■ **AIM OF THE EXERCISE**
Leaving the pictures aside, reproduce the data in full and word for word.

[Coordinate-based object records]
BEGIN

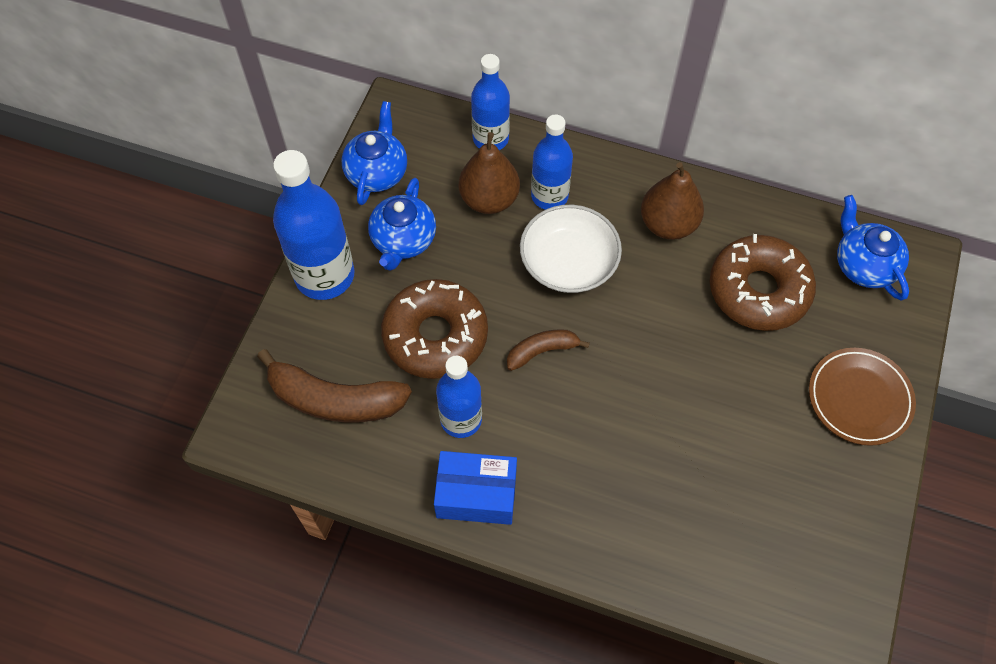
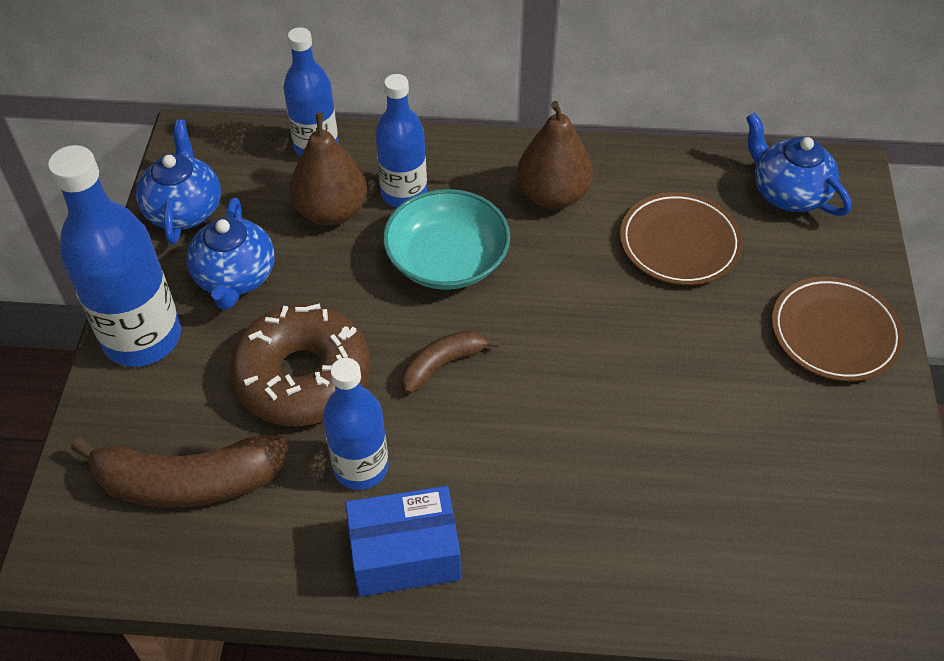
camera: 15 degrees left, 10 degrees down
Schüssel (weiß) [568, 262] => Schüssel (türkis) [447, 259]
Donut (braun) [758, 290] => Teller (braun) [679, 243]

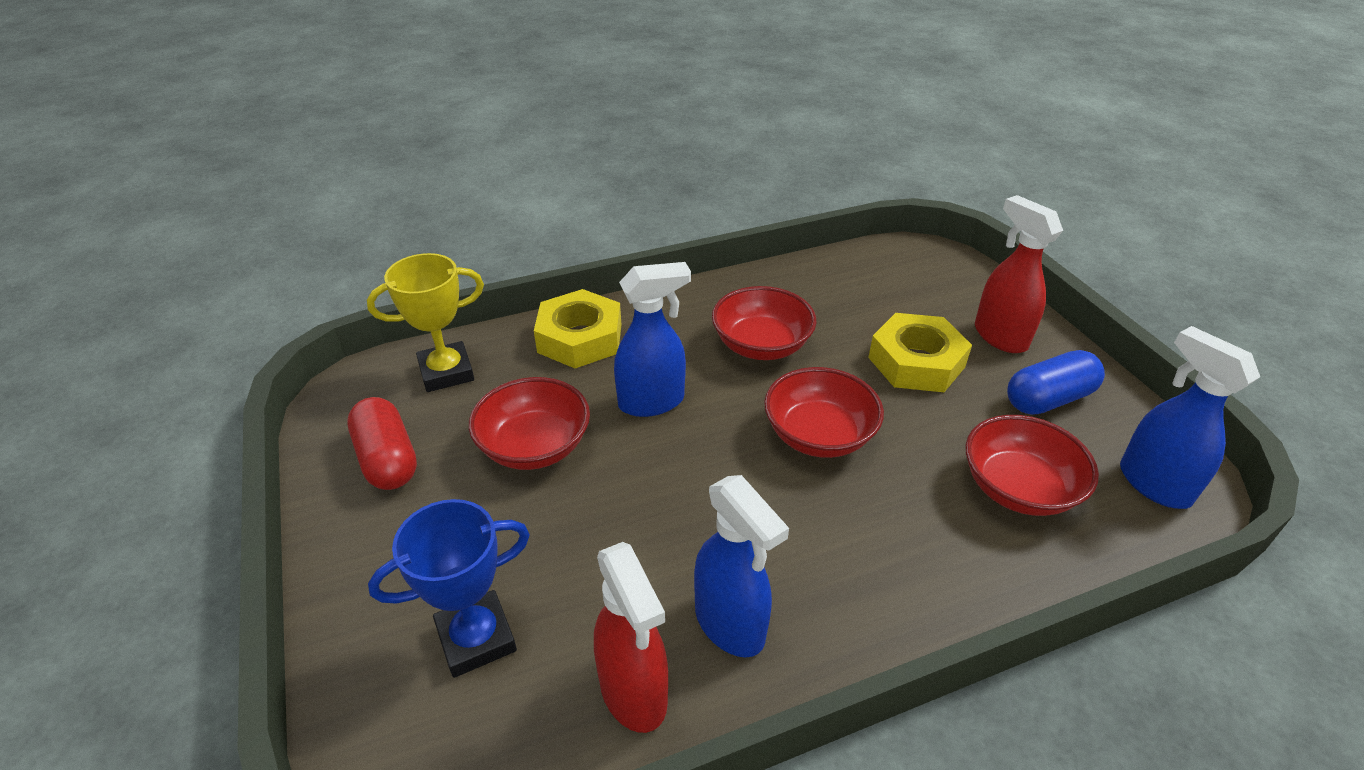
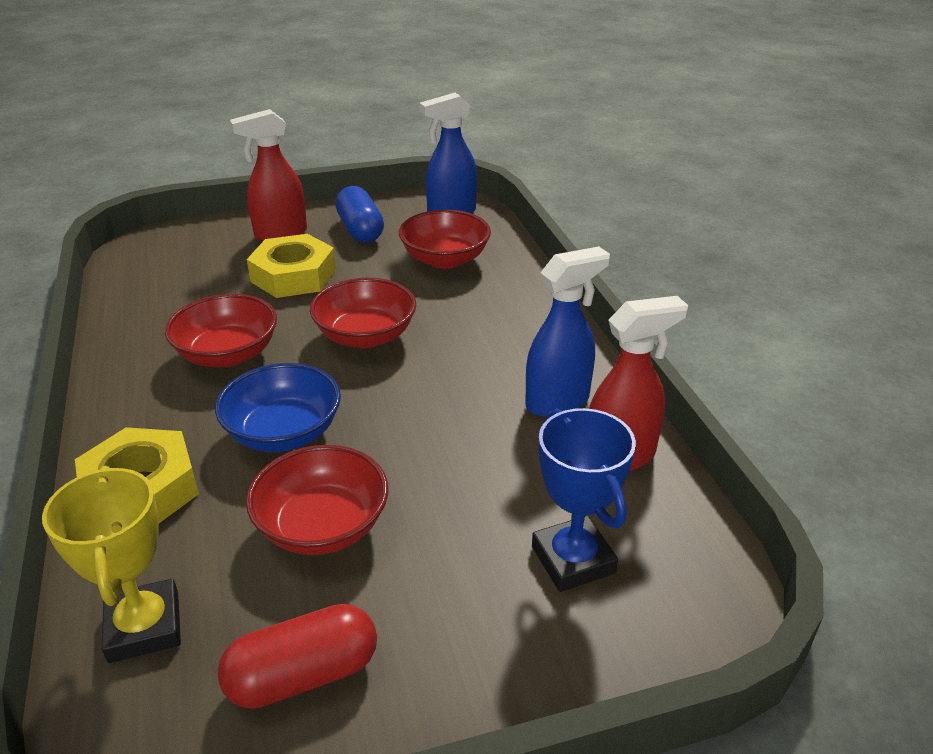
camera: 85 degrees left, 5 degrees down
Sprühflasche (blau) [652, 402] => Schüssel (blau) [284, 433]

END

■ **RESPONSE TO THIS TASK**
camera: 15 degrees left, 10 degrees down
Schüssel (weiß) [568, 262] => Schüssel (türkis) [447, 259]
Donut (braun) [758, 290] => Teller (braun) [679, 243]

camera: 85 degrees left, 5 degrees down
Sprühflasche (blau) [652, 402] => Schüssel (blau) [284, 433]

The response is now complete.